Before-and-after change data:

◆ ◆ ◆ ◆ ◆ ◆ ◆

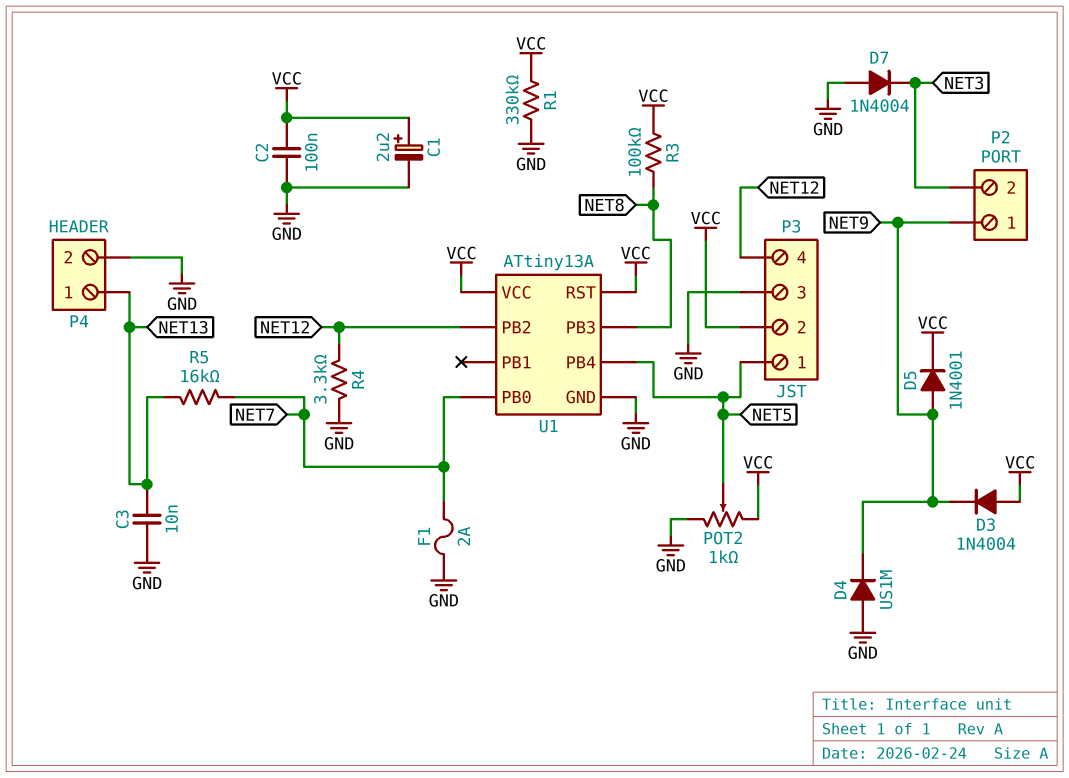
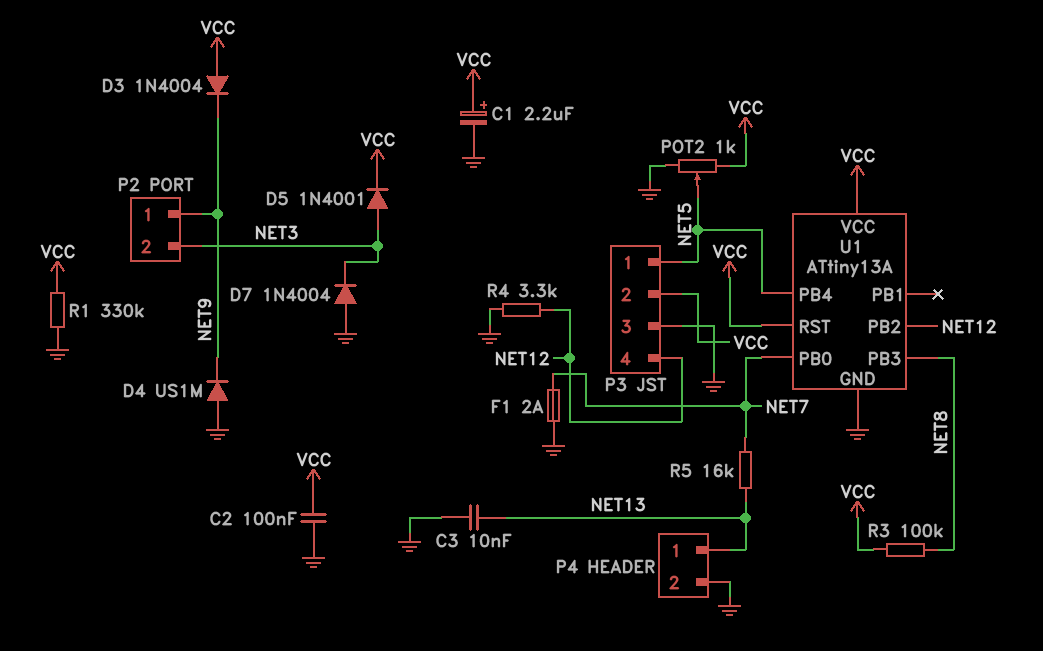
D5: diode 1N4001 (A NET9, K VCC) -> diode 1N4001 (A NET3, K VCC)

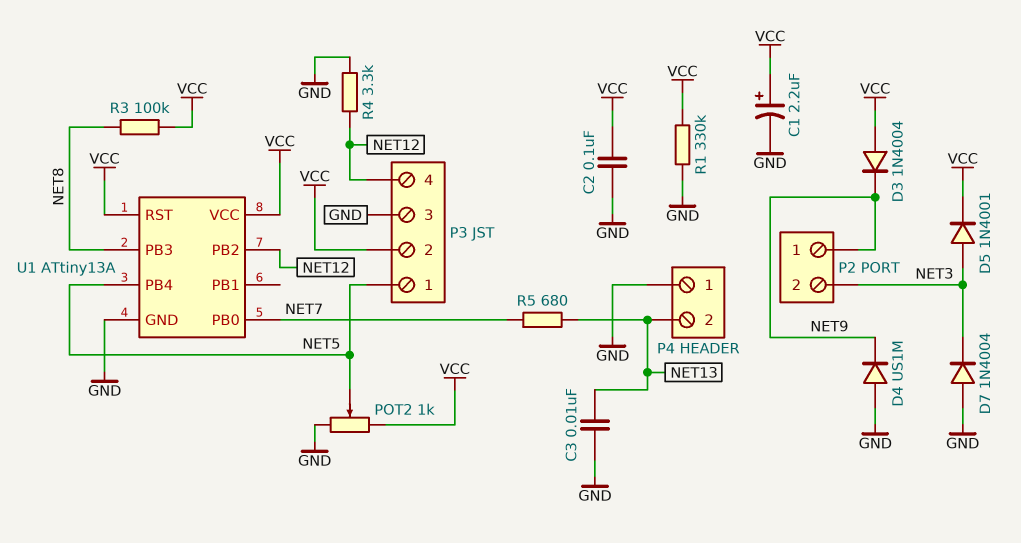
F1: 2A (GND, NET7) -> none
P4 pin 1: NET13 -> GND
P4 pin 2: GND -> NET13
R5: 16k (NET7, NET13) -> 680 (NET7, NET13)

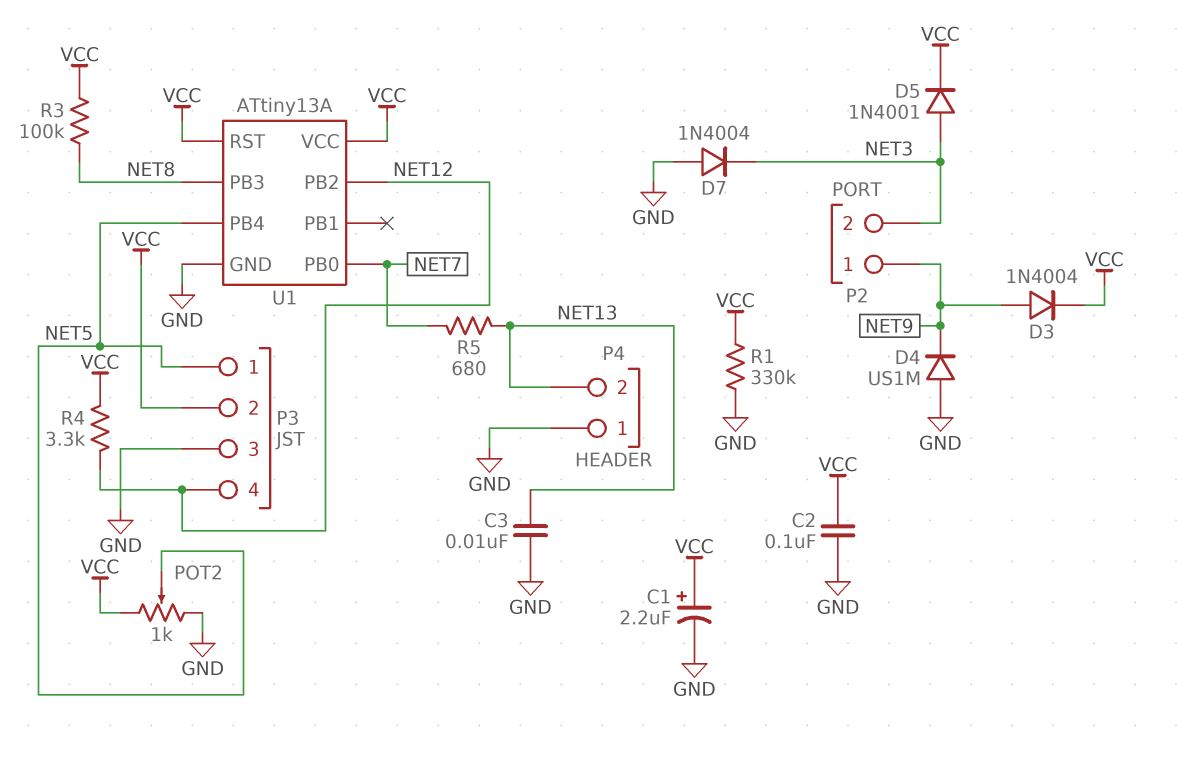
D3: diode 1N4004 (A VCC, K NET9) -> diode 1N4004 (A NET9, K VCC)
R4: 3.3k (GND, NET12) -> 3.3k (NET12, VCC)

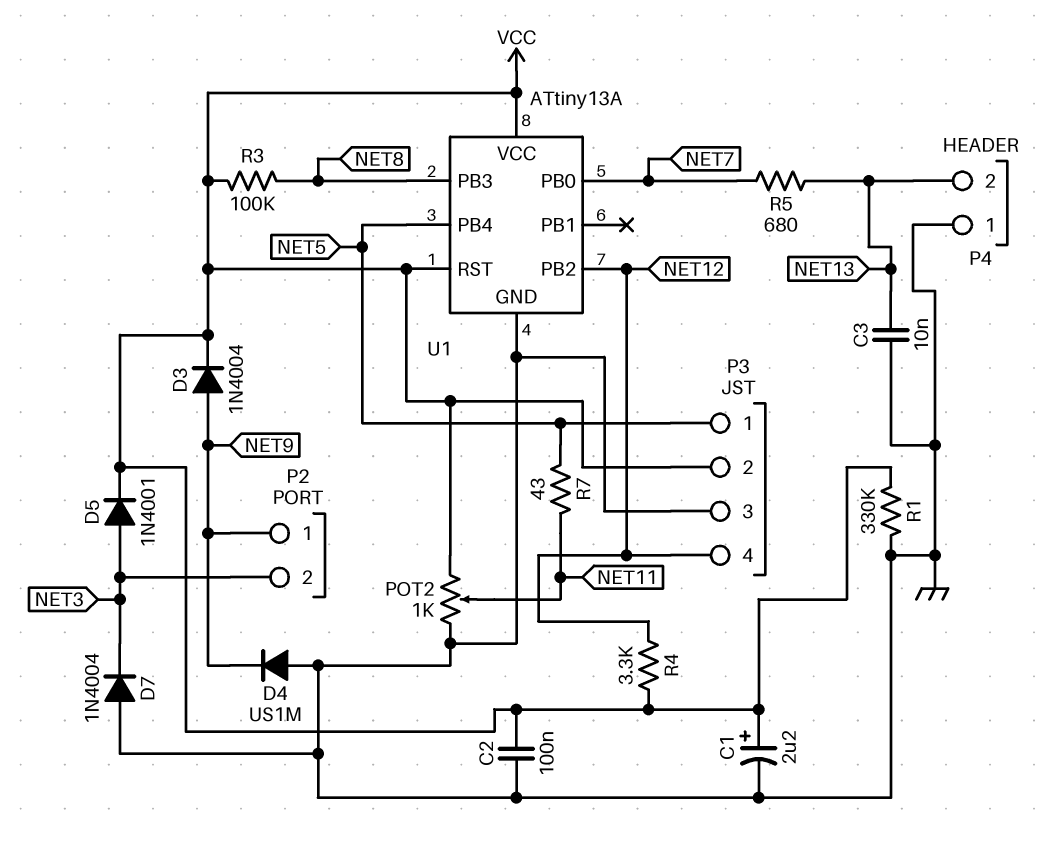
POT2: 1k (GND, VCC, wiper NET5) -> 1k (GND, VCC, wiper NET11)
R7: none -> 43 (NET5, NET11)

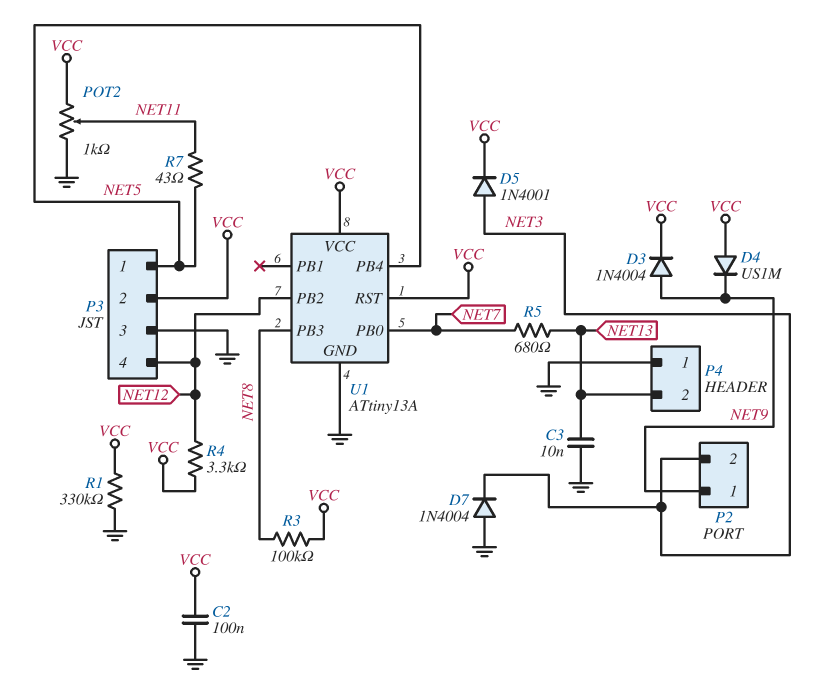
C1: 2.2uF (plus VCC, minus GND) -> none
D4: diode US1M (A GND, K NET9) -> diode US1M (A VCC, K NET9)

◆ ◆ ◆ ◆ ◆ ◆ ◆

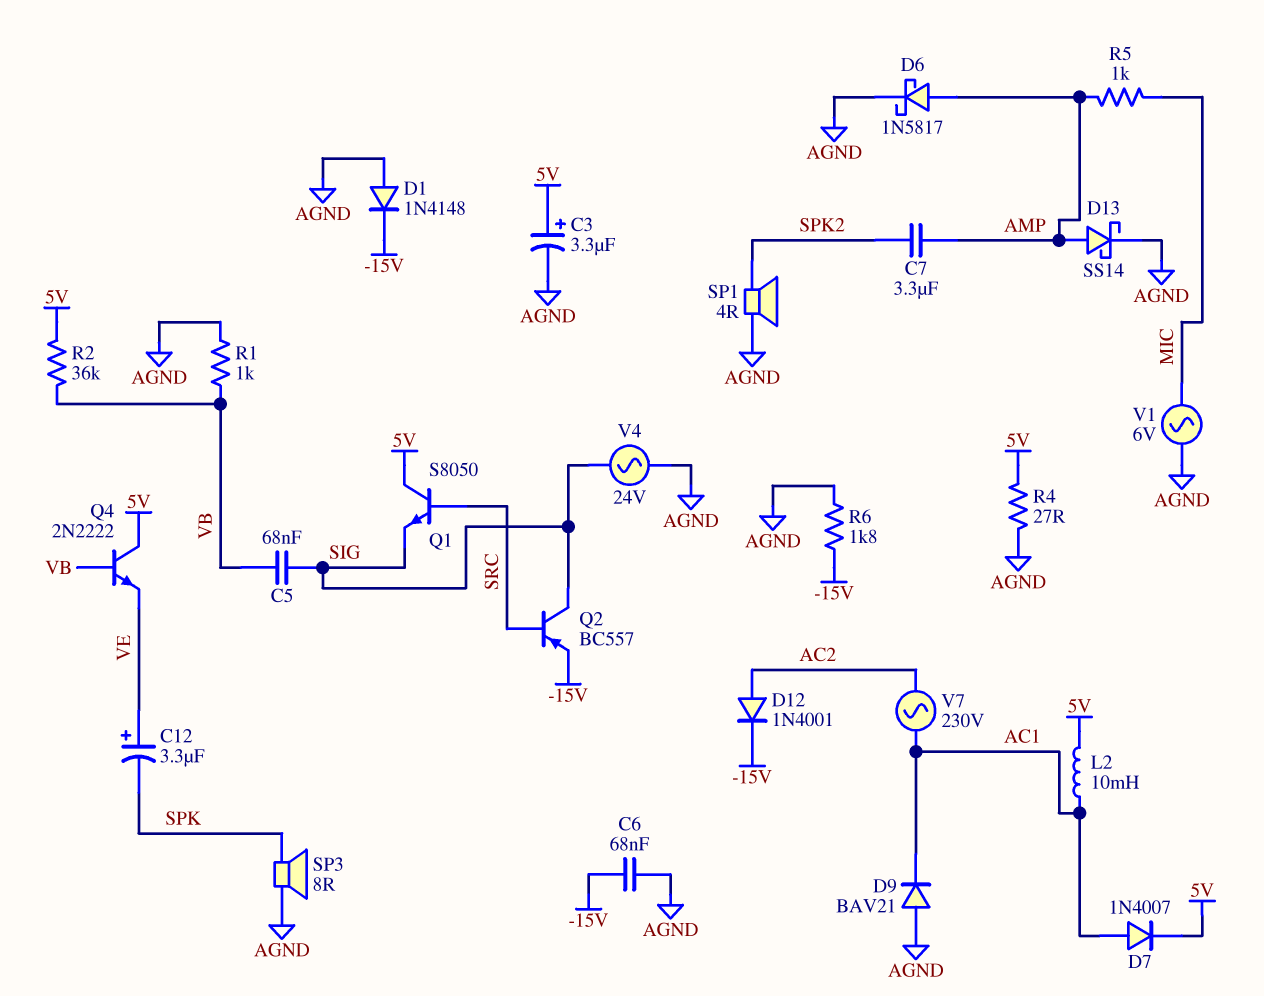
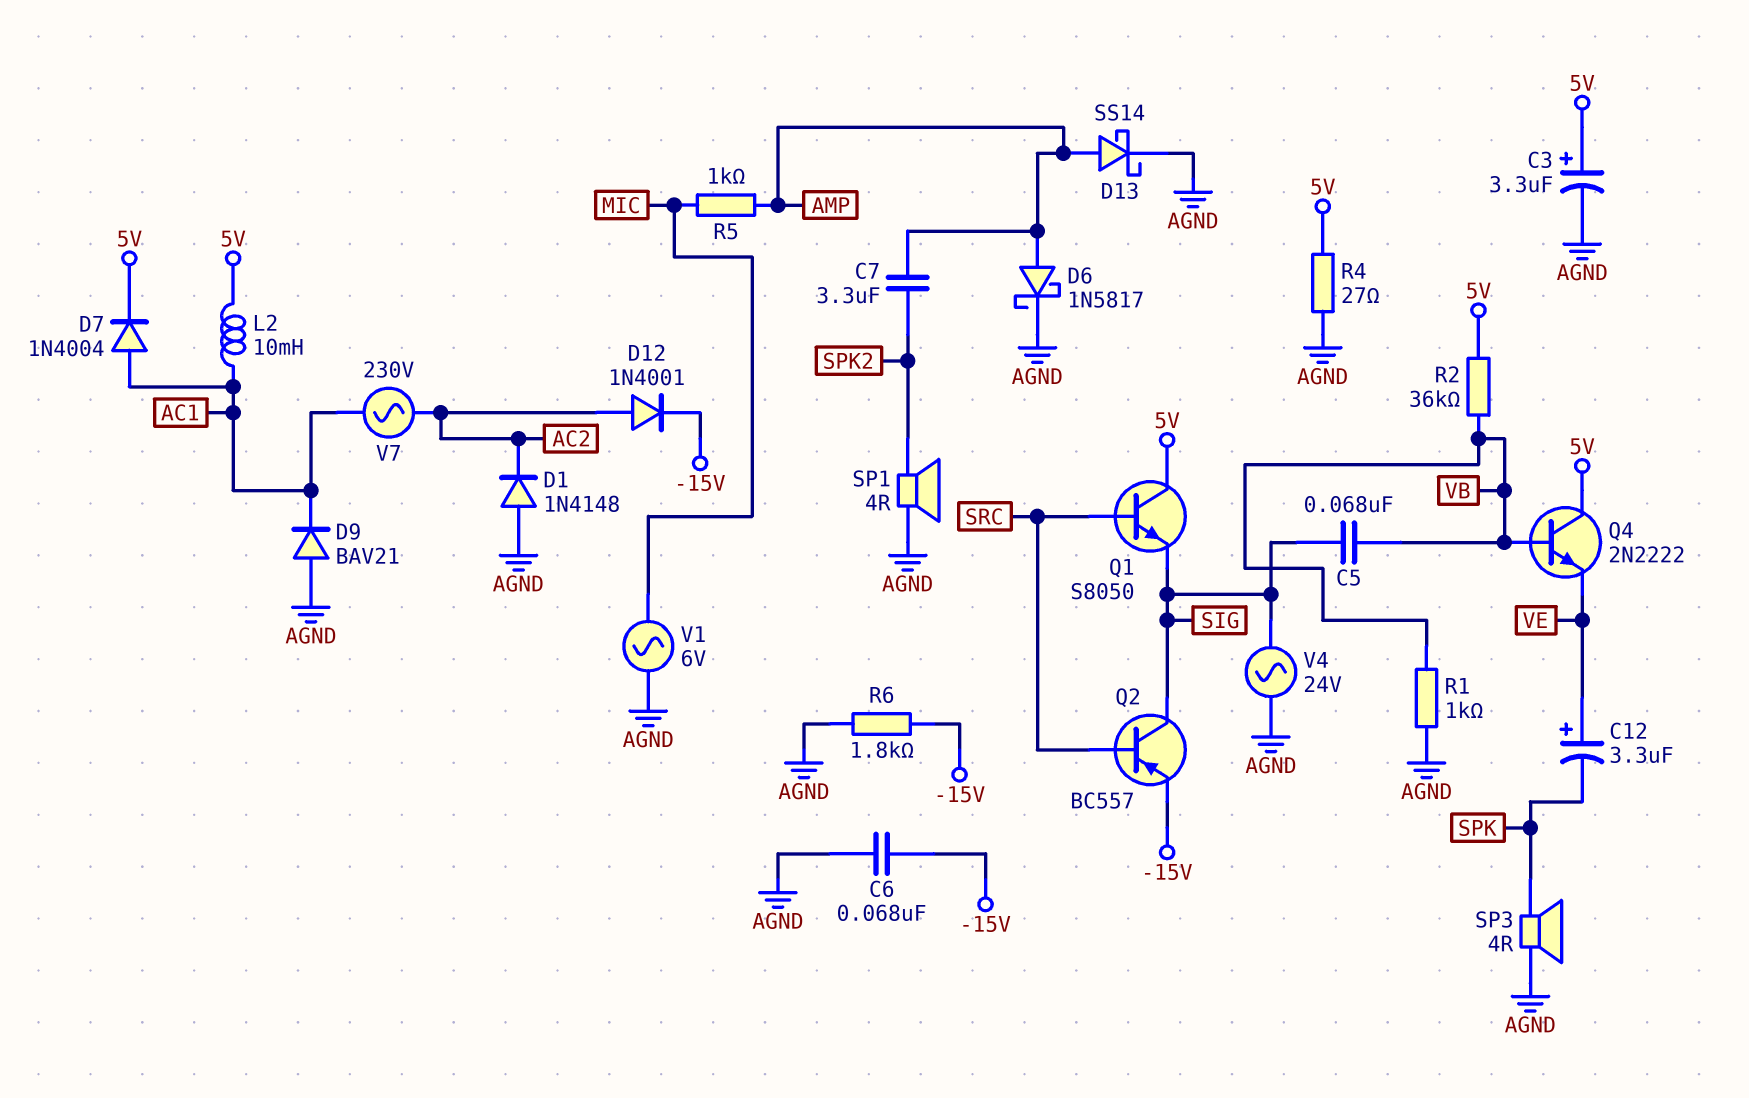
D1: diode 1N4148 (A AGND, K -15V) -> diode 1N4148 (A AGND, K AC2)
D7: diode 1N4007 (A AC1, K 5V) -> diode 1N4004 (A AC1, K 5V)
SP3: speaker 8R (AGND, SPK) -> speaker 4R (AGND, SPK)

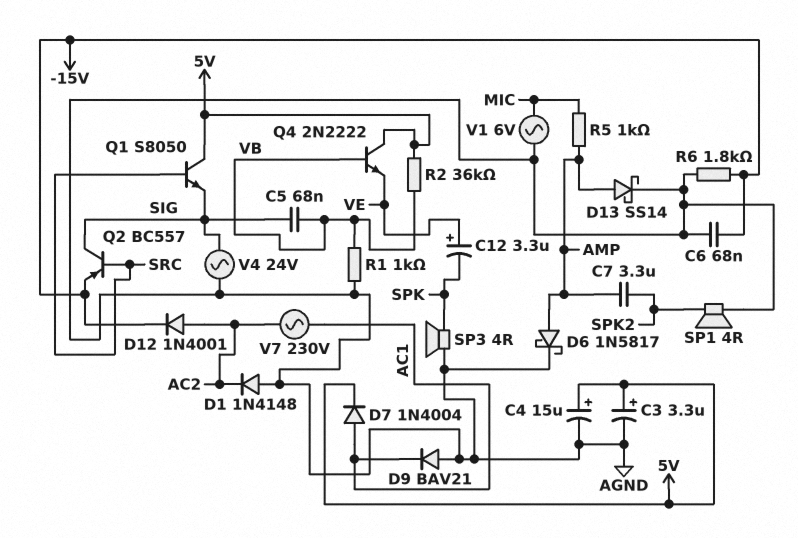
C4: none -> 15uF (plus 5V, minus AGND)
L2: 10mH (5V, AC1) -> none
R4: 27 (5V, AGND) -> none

◆ ◆ ◆ ◆ ◆ ◆ ◆

ABOUT THIS TASK
Extract every line above containing the word "minus".

ANSWER SECTION
C1: 2.2uF (plus VCC, minus GND) -> none
C4: none -> 15uF (plus 5V, minus AGND)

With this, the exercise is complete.